- _TASK MATERIAL_:
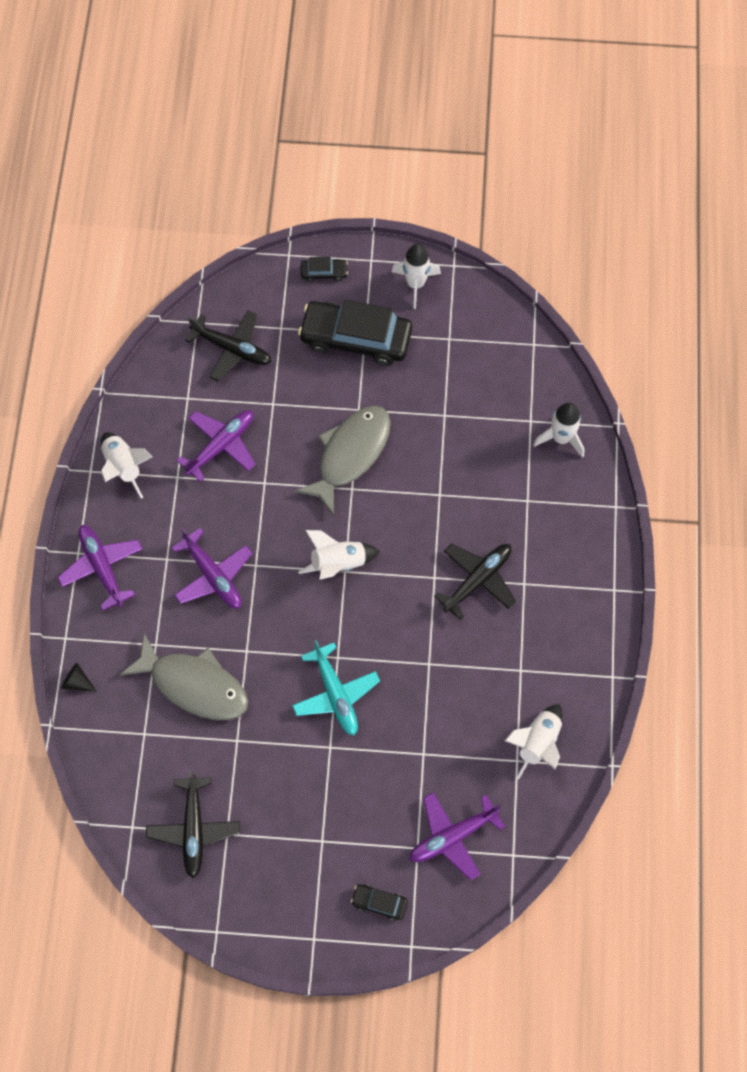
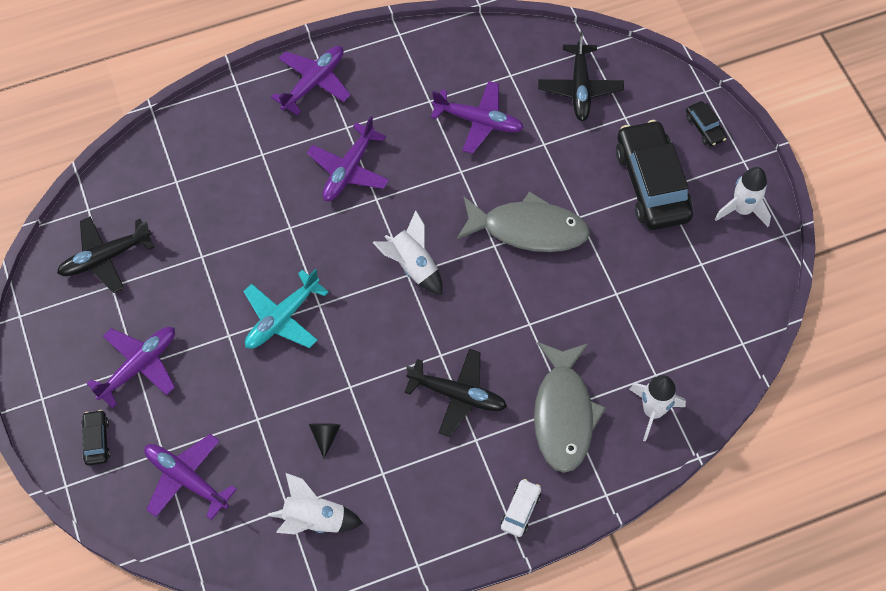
camera: 65 degrees right, 5 degrees down
(77, 682) = (200, 111): black cone -> black cone (325, 436)
(124, 467) = (416, 57): white rocket -> none
(194, 685) = (238, 200): grey fish -> grey fish (563, 414)
(323, 838) = (139, 366): none -> purple plane
(600, 576) = (520, 510): none -> white car

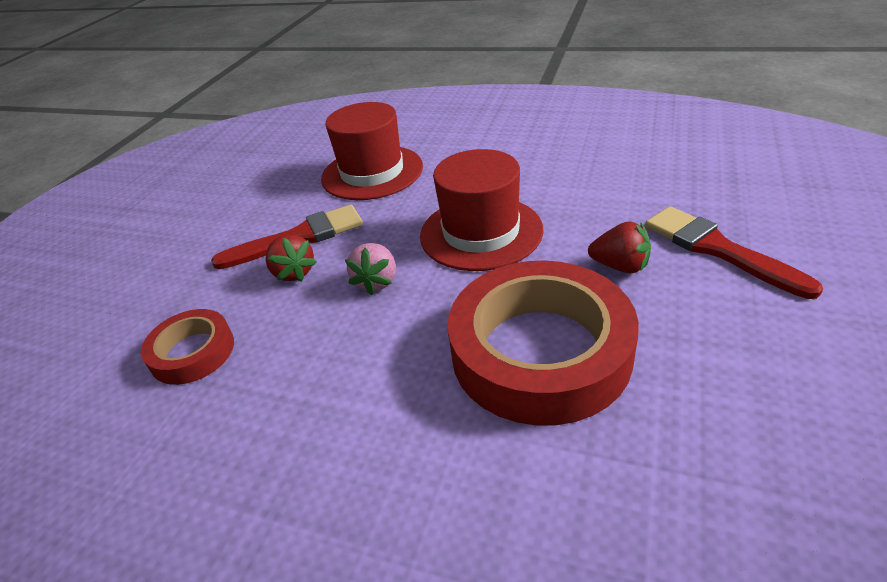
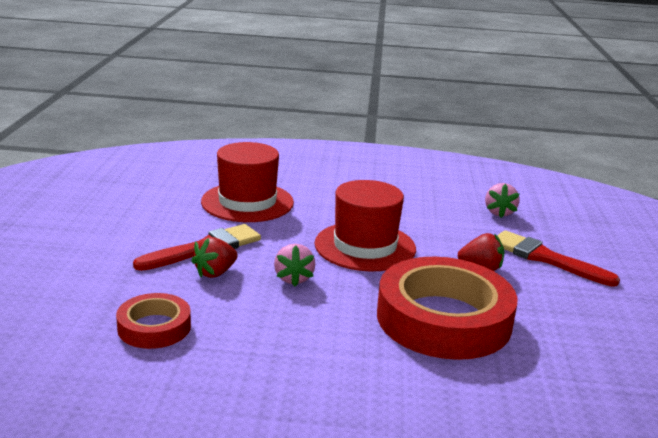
camera: 20 degrees left, 15 degrees down
(294, 272) = (215, 273): red strawberry -> red strawberry turned 90 degrees clockwise
(673, 176) = (499, 212): none -> pink strawberry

- _PROBLEM DETAILS_: Could you reproduce all of the data above exactly and skip any image?

- _YOUR SOLUTION_:
camera: 65 degrees right, 5 degrees down
(77, 682) = (200, 111): black cone -> black cone (325, 436)
(124, 467) = (416, 57): white rocket -> none
(194, 685) = (238, 200): grey fish -> grey fish (563, 414)
(323, 838) = (139, 366): none -> purple plane
(600, 576) = (520, 510): none -> white car

camera: 20 degrees left, 15 degrees down
(294, 272) = (215, 273): red strawberry -> red strawberry turned 90 degrees clockwise
(673, 176) = (499, 212): none -> pink strawberry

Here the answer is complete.